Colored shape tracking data
==*==

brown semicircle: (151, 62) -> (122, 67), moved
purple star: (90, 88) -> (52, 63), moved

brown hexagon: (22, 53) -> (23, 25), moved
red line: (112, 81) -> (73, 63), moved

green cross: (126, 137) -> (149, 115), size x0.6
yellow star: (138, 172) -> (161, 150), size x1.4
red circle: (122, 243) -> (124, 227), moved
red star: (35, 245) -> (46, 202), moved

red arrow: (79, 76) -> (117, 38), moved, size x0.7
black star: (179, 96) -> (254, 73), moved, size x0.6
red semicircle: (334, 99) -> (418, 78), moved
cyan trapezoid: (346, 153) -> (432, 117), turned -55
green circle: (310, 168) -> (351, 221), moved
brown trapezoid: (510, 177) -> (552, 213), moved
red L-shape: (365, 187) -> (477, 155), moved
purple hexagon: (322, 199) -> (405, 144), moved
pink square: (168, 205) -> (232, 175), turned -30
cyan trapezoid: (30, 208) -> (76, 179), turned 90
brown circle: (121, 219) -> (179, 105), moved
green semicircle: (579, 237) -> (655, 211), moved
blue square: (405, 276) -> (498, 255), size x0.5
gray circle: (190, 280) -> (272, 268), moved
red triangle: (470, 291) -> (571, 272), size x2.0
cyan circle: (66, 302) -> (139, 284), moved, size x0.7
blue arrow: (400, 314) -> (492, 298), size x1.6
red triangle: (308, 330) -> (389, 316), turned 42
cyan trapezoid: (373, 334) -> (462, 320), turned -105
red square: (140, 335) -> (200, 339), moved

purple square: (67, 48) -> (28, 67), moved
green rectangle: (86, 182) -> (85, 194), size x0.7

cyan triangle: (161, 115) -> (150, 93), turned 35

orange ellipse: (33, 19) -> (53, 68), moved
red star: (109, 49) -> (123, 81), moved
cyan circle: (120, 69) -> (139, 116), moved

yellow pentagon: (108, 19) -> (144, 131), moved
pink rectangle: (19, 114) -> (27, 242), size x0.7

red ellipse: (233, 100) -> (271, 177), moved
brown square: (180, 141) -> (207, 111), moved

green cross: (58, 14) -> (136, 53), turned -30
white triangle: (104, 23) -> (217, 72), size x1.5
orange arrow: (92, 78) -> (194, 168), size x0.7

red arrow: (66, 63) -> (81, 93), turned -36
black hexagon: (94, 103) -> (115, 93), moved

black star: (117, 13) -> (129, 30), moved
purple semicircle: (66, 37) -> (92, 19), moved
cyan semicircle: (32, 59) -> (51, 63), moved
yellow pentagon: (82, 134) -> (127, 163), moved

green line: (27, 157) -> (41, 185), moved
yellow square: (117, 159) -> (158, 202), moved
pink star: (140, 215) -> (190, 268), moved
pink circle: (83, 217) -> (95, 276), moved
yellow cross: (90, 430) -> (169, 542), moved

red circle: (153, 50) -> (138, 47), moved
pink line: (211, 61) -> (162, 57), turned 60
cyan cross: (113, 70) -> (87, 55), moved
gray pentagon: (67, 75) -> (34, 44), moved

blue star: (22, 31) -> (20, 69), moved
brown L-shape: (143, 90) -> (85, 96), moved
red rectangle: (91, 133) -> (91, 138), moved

==*==

- [Goal of the exercise]: For this exercise, repeat the data above exactly.

- [Task output]:
brown semicircle: (151, 62) -> (122, 67), moved
purple star: (90, 88) -> (52, 63), moved

brown hexagon: (22, 53) -> (23, 25), moved
red line: (112, 81) -> (73, 63), moved

green cross: (126, 137) -> (149, 115), size x0.6
yellow star: (138, 172) -> (161, 150), size x1.4
red circle: (122, 243) -> (124, 227), moved
red star: (35, 245) -> (46, 202), moved

red arrow: (79, 76) -> (117, 38), moved, size x0.7
black star: (179, 96) -> (254, 73), moved, size x0.6
red semicircle: (334, 99) -> (418, 78), moved
cyan trapezoid: (346, 153) -> (432, 117), turned -55
green circle: (310, 168) -> (351, 221), moved
brown trapezoid: (510, 177) -> (552, 213), moved
red L-shape: (365, 187) -> (477, 155), moved
purple hexagon: (322, 199) -> (405, 144), moved
pink square: (168, 205) -> (232, 175), turned -30
cyan trapezoid: (30, 208) -> (76, 179), turned 90
brown circle: (121, 219) -> (179, 105), moved
green semicircle: (579, 237) -> (655, 211), moved
blue square: (405, 276) -> (498, 255), size x0.5
gray circle: (190, 280) -> (272, 268), moved
red triangle: (470, 291) -> (571, 272), size x2.0
cyan circle: (66, 302) -> (139, 284), moved, size x0.7
blue arrow: (400, 314) -> (492, 298), size x1.6
red triangle: (308, 330) -> (389, 316), turned 42
cyan trapezoid: (373, 334) -> (462, 320), turned -105
red square: (140, 335) -> (200, 339), moved

purple square: (67, 48) -> (28, 67), moved
green rectangle: (86, 182) -> (85, 194), size x0.7

cyan triangle: (161, 115) -> (150, 93), turned 35

orange ellipse: (33, 19) -> (53, 68), moved
red star: (109, 49) -> (123, 81), moved
cyan circle: (120, 69) -> (139, 116), moved

yellow pentagon: (108, 19) -> (144, 131), moved
pink rectangle: (19, 114) -> (27, 242), size x0.7

red ellipse: (233, 100) -> (271, 177), moved
brown square: (180, 141) -> (207, 111), moved

green cross: (58, 14) -> (136, 53), turned -30
white triangle: (104, 23) -> (217, 72), size x1.5
orange arrow: (92, 78) -> (194, 168), size x0.7

red arrow: (66, 63) -> (81, 93), turned -36
black hexagon: (94, 103) -> (115, 93), moved

black star: (117, 13) -> (129, 30), moved
purple semicircle: (66, 37) -> (92, 19), moved
cyan semicircle: (32, 59) -> (51, 63), moved
yellow pentagon: (82, 134) -> (127, 163), moved

green line: (27, 157) -> (41, 185), moved
yellow square: (117, 159) -> (158, 202), moved
pink star: (140, 215) -> (190, 268), moved
pink circle: (83, 217) -> (95, 276), moved
yellow cross: (90, 430) -> (169, 542), moved

red circle: (153, 50) -> (138, 47), moved
pink line: (211, 61) -> (162, 57), turned 60
cyan cross: (113, 70) -> (87, 55), moved
gray pentagon: (67, 75) -> (34, 44), moved

blue star: (22, 31) -> (20, 69), moved
brown L-shape: (143, 90) -> (85, 96), moved
red rectangle: (91, 133) -> (91, 138), moved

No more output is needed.